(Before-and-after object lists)
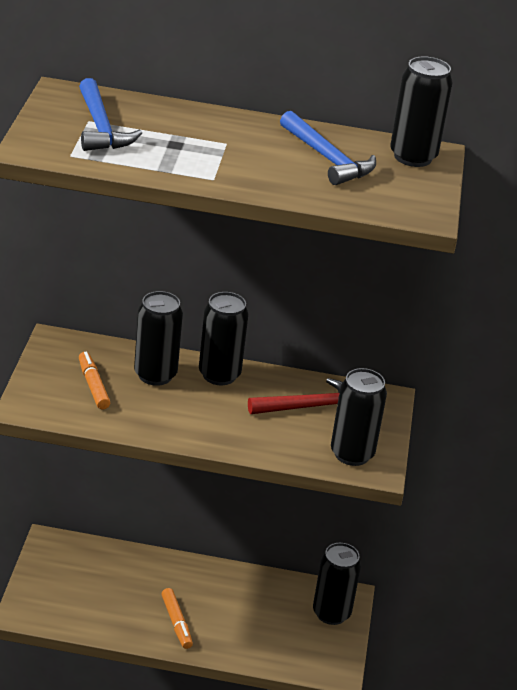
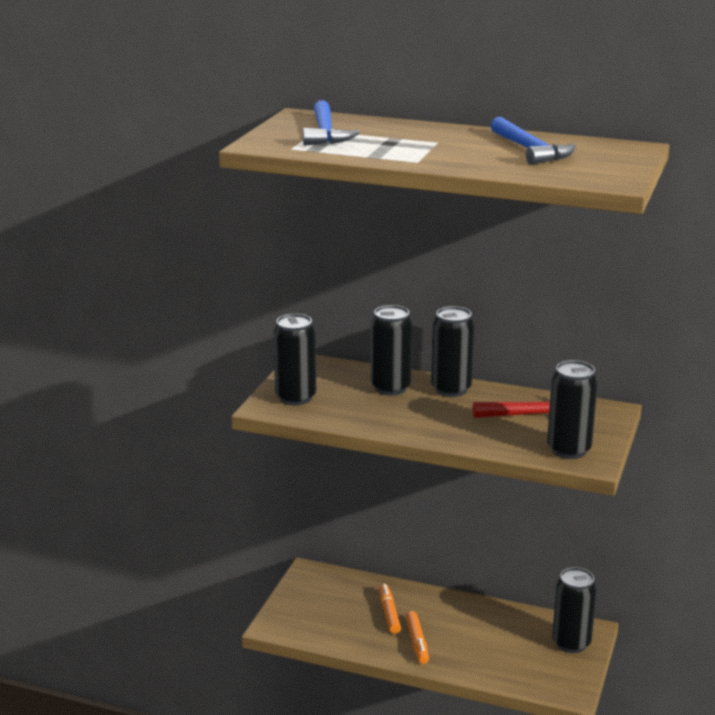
camera: 15 degrees right, 10 degrees down
orange marker [79,352,110,410] -> orange marker moved to [379,584,401,634]
black can [390,56,452,167] -> black can moved to [273,314,316,405]

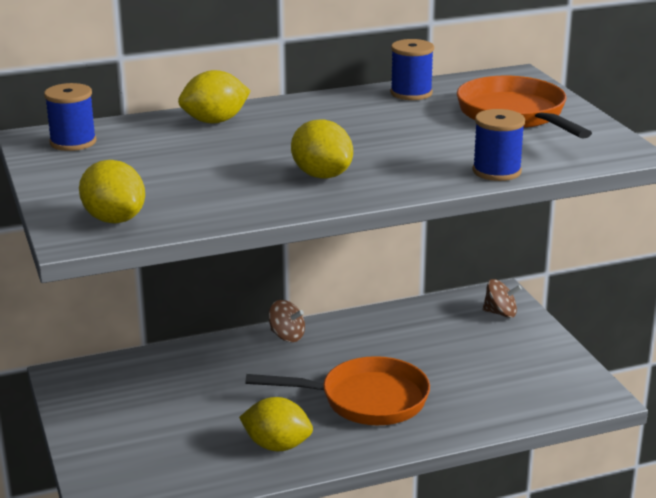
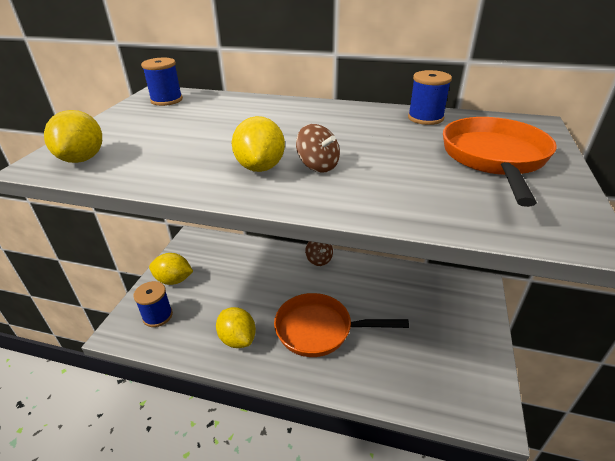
camera: 35 degrees right, 10 degrees up
yellow lemon [178,70,251,124] -> yellow lemon moved to [149,253,193,285]
orange pan [245,356,430,425] -> orange pan turned 150 degrees clockwise [274,293,409,357]
blue spool [472,109,525,181] -> blue spool moved to [133,281,173,327]
brown spinning top [483,279,522,318] -> brown spinning top moved to [296,124,340,173]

- Assigned task: Scanning the data above, copy out every line where "right" is found.

- Task solution:
camera: 15 degrees right, 10 degrees down
camera: 35 degrees right, 10 degrees up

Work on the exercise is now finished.